__About this task__
Can you output every line of the entries below, word for word and unchanged?

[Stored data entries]
BEGIN

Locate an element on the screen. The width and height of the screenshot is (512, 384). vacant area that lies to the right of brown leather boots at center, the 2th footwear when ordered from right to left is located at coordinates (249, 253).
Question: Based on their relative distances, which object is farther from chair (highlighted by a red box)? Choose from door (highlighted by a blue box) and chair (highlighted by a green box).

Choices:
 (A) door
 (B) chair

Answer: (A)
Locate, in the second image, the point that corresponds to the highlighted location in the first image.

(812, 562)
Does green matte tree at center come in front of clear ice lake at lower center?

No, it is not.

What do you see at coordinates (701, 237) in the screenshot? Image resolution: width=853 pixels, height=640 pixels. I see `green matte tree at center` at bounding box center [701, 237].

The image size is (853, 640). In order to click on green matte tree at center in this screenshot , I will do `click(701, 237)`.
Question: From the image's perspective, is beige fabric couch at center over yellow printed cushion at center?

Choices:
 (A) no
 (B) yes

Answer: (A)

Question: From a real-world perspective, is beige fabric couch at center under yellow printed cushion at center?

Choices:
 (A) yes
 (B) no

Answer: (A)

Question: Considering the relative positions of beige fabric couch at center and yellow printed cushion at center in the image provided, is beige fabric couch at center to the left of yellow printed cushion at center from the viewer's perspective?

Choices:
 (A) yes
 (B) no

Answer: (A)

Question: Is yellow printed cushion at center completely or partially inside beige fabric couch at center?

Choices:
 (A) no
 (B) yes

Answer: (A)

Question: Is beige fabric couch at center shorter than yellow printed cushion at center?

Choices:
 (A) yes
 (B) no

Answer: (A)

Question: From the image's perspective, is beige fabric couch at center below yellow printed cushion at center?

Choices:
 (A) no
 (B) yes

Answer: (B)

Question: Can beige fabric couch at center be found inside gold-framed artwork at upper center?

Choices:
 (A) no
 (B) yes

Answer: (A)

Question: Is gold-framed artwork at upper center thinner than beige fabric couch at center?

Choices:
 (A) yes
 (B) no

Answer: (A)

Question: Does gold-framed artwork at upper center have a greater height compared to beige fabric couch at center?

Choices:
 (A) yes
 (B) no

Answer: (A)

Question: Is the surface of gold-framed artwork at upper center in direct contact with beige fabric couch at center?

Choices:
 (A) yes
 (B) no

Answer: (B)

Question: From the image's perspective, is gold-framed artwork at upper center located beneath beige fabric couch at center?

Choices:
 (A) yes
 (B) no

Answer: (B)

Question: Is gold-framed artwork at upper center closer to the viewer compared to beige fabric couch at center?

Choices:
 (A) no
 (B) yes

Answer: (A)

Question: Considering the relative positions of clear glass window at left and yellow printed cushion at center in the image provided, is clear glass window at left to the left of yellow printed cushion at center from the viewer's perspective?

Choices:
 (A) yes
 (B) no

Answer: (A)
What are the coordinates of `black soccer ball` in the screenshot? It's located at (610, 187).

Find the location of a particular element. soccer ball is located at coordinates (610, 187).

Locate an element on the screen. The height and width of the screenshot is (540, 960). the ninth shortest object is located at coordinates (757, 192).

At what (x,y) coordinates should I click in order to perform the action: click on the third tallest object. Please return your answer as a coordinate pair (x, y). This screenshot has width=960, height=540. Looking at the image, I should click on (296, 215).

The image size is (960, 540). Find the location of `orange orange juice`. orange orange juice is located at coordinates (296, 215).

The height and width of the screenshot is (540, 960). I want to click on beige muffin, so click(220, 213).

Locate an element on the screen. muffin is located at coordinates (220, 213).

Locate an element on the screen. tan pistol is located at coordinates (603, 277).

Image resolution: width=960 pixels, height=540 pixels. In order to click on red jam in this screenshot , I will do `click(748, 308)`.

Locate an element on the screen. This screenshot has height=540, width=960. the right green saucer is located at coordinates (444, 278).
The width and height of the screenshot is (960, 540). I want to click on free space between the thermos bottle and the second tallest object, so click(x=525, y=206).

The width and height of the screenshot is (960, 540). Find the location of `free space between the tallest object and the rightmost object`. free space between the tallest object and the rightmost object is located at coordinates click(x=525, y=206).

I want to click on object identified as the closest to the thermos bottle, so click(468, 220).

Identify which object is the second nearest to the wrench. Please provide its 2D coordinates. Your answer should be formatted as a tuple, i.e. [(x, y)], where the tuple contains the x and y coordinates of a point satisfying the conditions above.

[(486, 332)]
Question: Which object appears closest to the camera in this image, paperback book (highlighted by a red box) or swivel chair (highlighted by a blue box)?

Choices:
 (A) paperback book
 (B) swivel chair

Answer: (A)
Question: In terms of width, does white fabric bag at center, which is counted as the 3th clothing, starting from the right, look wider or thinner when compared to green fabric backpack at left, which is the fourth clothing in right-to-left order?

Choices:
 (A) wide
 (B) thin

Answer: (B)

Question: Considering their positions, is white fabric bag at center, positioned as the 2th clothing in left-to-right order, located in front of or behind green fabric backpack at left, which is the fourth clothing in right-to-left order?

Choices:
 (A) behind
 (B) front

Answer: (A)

END

__Response__
Locate an element on the screen. The width and height of the screenshot is (512, 384). vacant area that lies to the right of brown leather boots at center, the 2th footwear when ordered from right to left is located at coordinates (249, 253).
Question: Based on their relative distances, which object is farther from chair (highlighted by a red box)? Choose from door (highlighted by a blue box) and chair (highlighted by a green box).

Choices:
 (A) door
 (B) chair

Answer: (A)
Locate, in the second image, the point that corresponds to the highlighted location in the first image.

(812, 562)
Does green matte tree at center come in front of clear ice lake at lower center?

No, it is not.

What do you see at coordinates (701, 237) in the screenshot? Image resolution: width=853 pixels, height=640 pixels. I see `green matte tree at center` at bounding box center [701, 237].

The image size is (853, 640). In order to click on green matte tree at center in this screenshot , I will do `click(701, 237)`.
Question: From the image's perspective, is beige fabric couch at center over yellow printed cushion at center?

Choices:
 (A) no
 (B) yes

Answer: (A)

Question: From a real-world perspective, is beige fabric couch at center under yellow printed cushion at center?

Choices:
 (A) yes
 (B) no

Answer: (A)

Question: Considering the relative positions of beige fabric couch at center and yellow printed cushion at center in the image provided, is beige fabric couch at center to the left of yellow printed cushion at center from the viewer's perspective?

Choices:
 (A) yes
 (B) no

Answer: (A)

Question: Is yellow printed cushion at center completely or partially inside beige fabric couch at center?

Choices:
 (A) no
 (B) yes

Answer: (A)

Question: Is beige fabric couch at center shorter than yellow printed cushion at center?

Choices:
 (A) yes
 (B) no

Answer: (A)

Question: From the image's perspective, is beige fabric couch at center below yellow printed cushion at center?

Choices:
 (A) no
 (B) yes

Answer: (B)

Question: Can beige fabric couch at center be found inside gold-framed artwork at upper center?

Choices:
 (A) no
 (B) yes

Answer: (A)

Question: Is gold-framed artwork at upper center thinner than beige fabric couch at center?

Choices:
 (A) yes
 (B) no

Answer: (A)

Question: Does gold-framed artwork at upper center have a greater height compared to beige fabric couch at center?

Choices:
 (A) yes
 (B) no

Answer: (A)

Question: Is the surface of gold-framed artwork at upper center in direct contact with beige fabric couch at center?

Choices:
 (A) yes
 (B) no

Answer: (B)

Question: From the image's perspective, is gold-framed artwork at upper center located beneath beige fabric couch at center?

Choices:
 (A) yes
 (B) no

Answer: (B)

Question: Is gold-framed artwork at upper center closer to the viewer compared to beige fabric couch at center?

Choices:
 (A) no
 (B) yes

Answer: (A)

Question: Considering the relative positions of clear glass window at left and yellow printed cushion at center in the image provided, is clear glass window at left to the left of yellow printed cushion at center from the viewer's perspective?

Choices:
 (A) yes
 (B) no

Answer: (A)
What are the coordinates of `black soccer ball` in the screenshot? It's located at (610, 187).

Find the location of a particular element. soccer ball is located at coordinates (610, 187).

Locate an element on the screen. The height and width of the screenshot is (540, 960). the ninth shortest object is located at coordinates (757, 192).

At what (x,y) coordinates should I click in order to perform the action: click on the third tallest object. Please return your answer as a coordinate pair (x, y). This screenshot has width=960, height=540. Looking at the image, I should click on (296, 215).

The image size is (960, 540). Find the location of `orange orange juice`. orange orange juice is located at coordinates (296, 215).

The height and width of the screenshot is (540, 960). I want to click on beige muffin, so click(220, 213).

Locate an element on the screen. muffin is located at coordinates (220, 213).

Locate an element on the screen. tan pistol is located at coordinates (603, 277).

Image resolution: width=960 pixels, height=540 pixels. In order to click on red jam in this screenshot , I will do `click(748, 308)`.

Locate an element on the screen. This screenshot has height=540, width=960. the right green saucer is located at coordinates (444, 278).
The width and height of the screenshot is (960, 540). I want to click on free space between the thermos bottle and the second tallest object, so click(x=525, y=206).

The width and height of the screenshot is (960, 540). Find the location of `free space between the tallest object and the rightmost object`. free space between the tallest object and the rightmost object is located at coordinates click(x=525, y=206).

I want to click on object identified as the closest to the thermos bottle, so click(468, 220).

Identify which object is the second nearest to the wrench. Please provide its 2D coordinates. Your answer should be formatted as a tuple, i.e. [(x, y)], where the tuple contains the x and y coordinates of a point satisfying the conditions above.

[(486, 332)]
Question: Which object appears closest to the camera in this image, paperback book (highlighted by a red box) or swivel chair (highlighted by a blue box)?

Choices:
 (A) paperback book
 (B) swivel chair

Answer: (A)
Question: In terms of width, does white fabric bag at center, which is counted as the 3th clothing, starting from the right, look wider or thinner when compared to green fabric backpack at left, which is the fourth clothing in right-to-left order?

Choices:
 (A) wide
 (B) thin

Answer: (B)

Question: Considering their positions, is white fabric bag at center, positioned as the 2th clothing in left-to-right order, located in front of or behind green fabric backpack at left, which is the fourth clothing in right-to-left order?

Choices:
 (A) behind
 (B) front

Answer: (A)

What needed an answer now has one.